§ Problem statement
Starting with the line that holds "DHT3: DHT11 -> DHT22", reproduce each line through the last one of the data, exactly as written. Pictures are not copied.

(Task material)

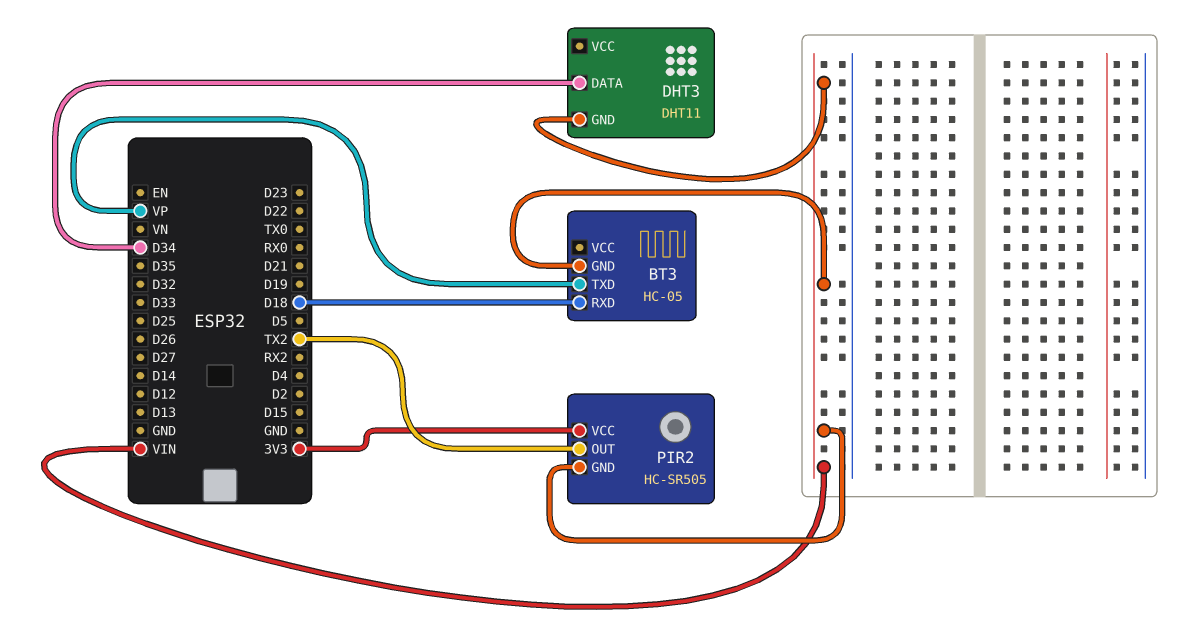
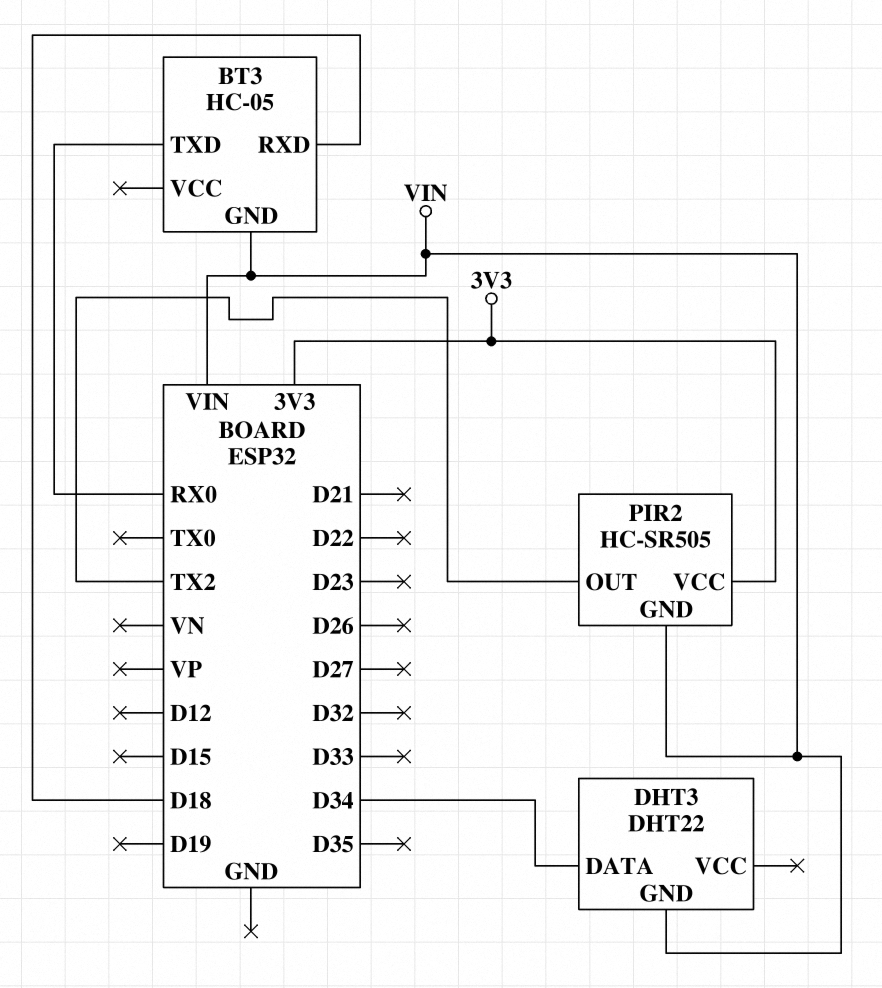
BT3 pin TXD: VP -> RX0
DHT3: DHT11 -> DHT22

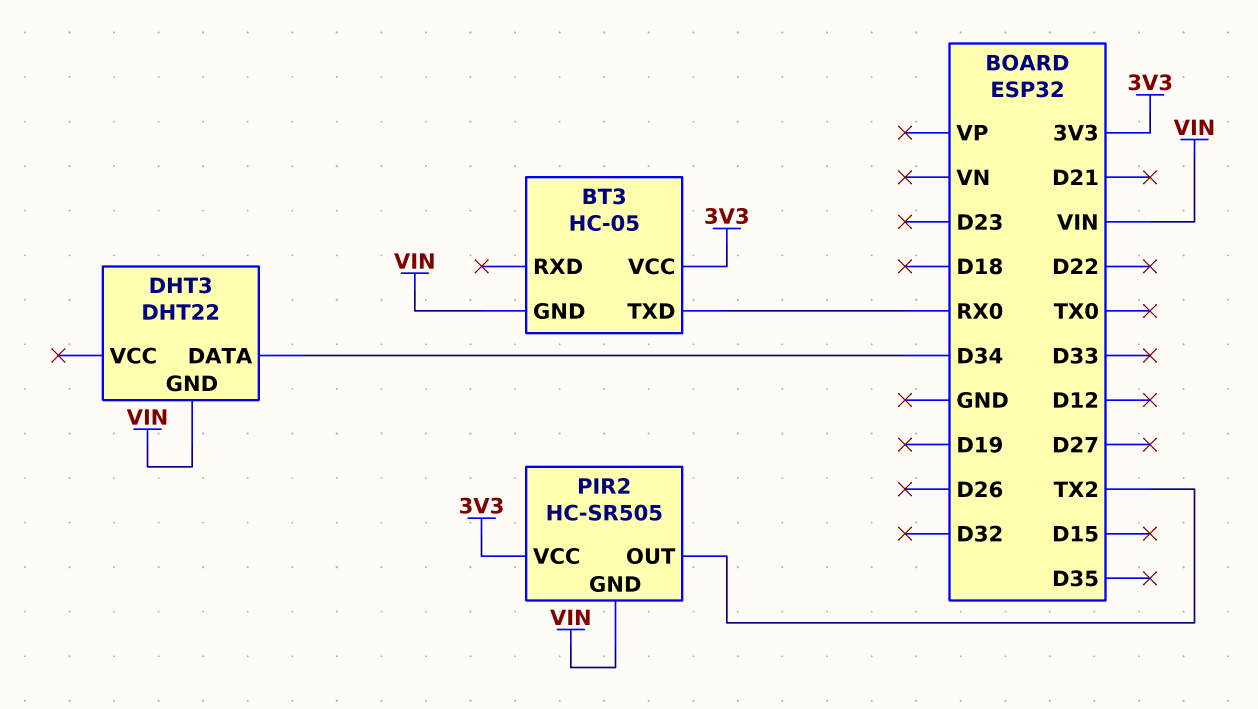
BT3 pin RXD: D18 -> none
BT3 pin VCC: none -> 3V3

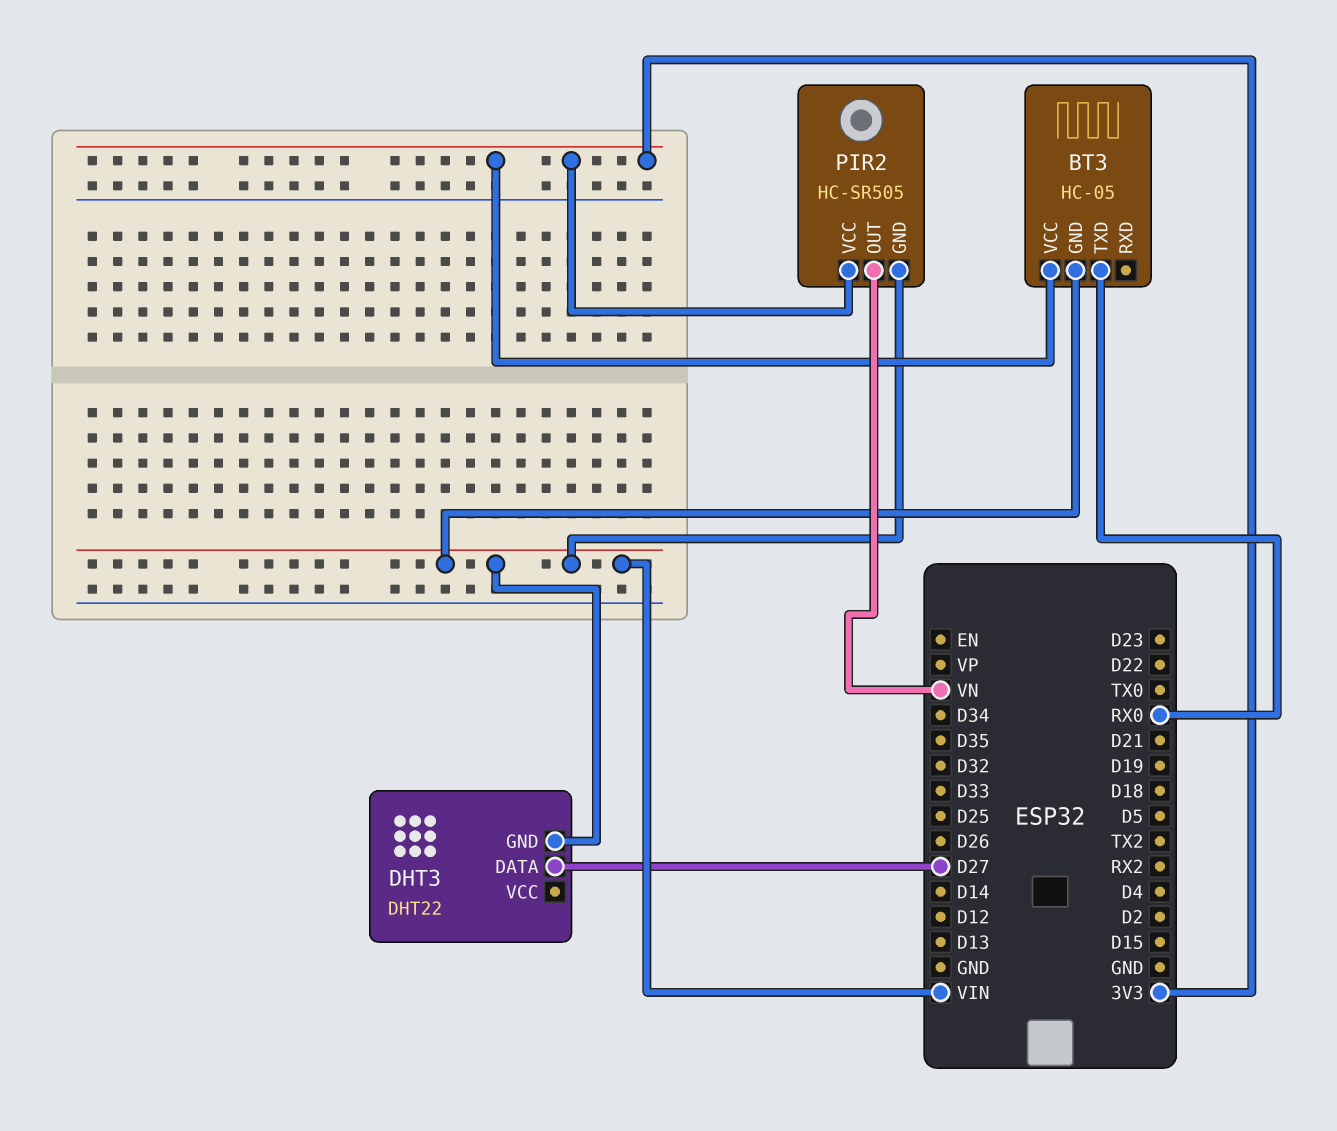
DHT3 pin DATA: D34 -> D27
PIR2 pin OUT: TX2 -> VN

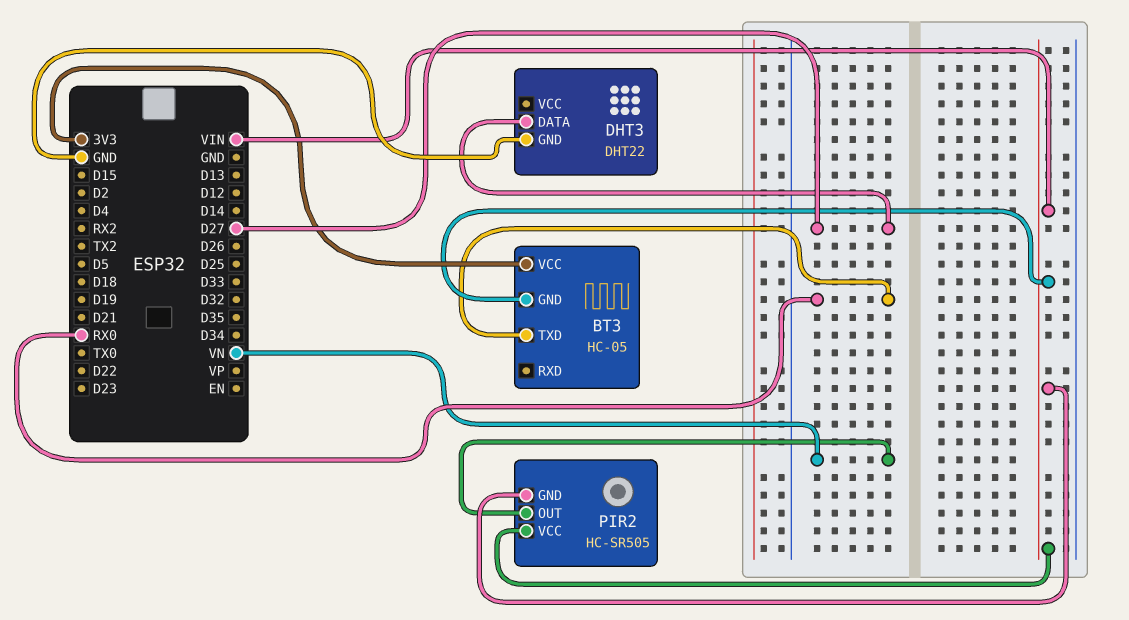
DHT3 pin GND: VIN -> GND
PIR2 pin VCC: 3V3 -> VIN

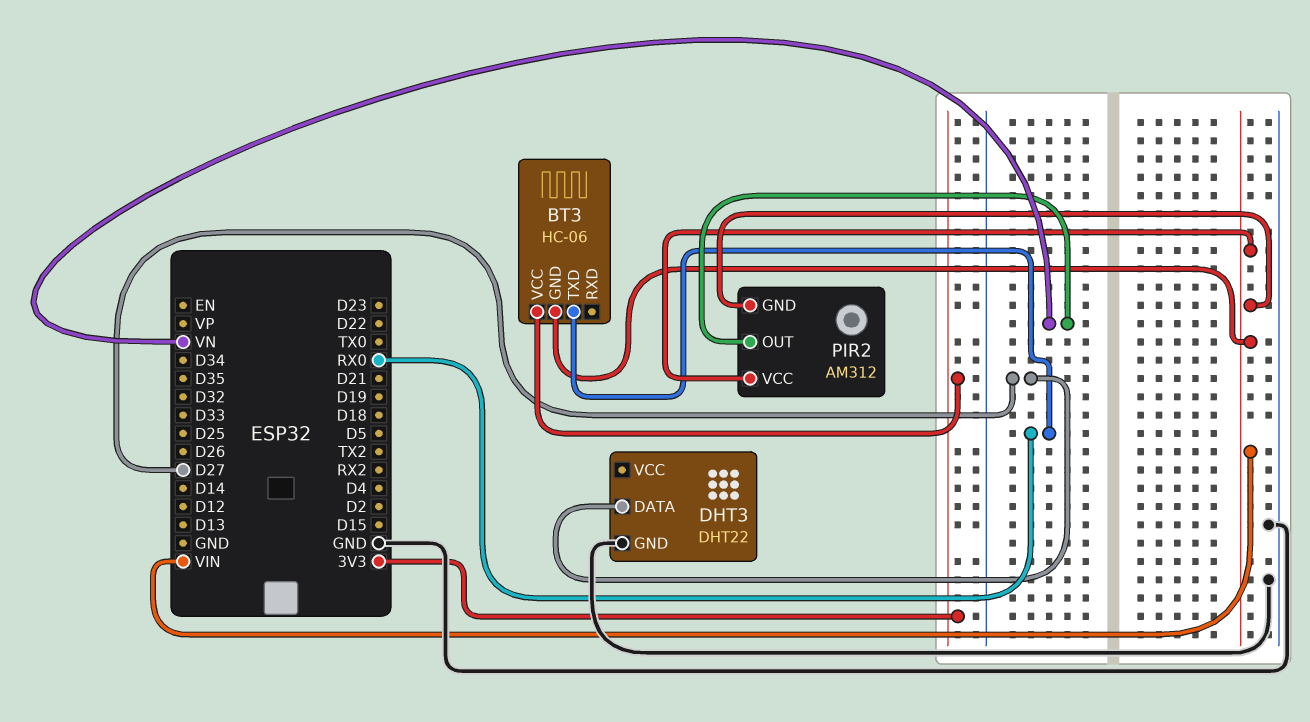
BT3: HC-05 -> HC-06
PIR2: HC-SR505 -> AM312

(End Task material)

§ Output for this task
DHT3: DHT11 -> DHT22

BT3 pin RXD: D18 -> none
BT3 pin VCC: none -> 3V3

DHT3 pin DATA: D34 -> D27
PIR2 pin OUT: TX2 -> VN

DHT3 pin GND: VIN -> GND
PIR2 pin VCC: 3V3 -> VIN

BT3: HC-05 -> HC-06
PIR2: HC-SR505 -> AM312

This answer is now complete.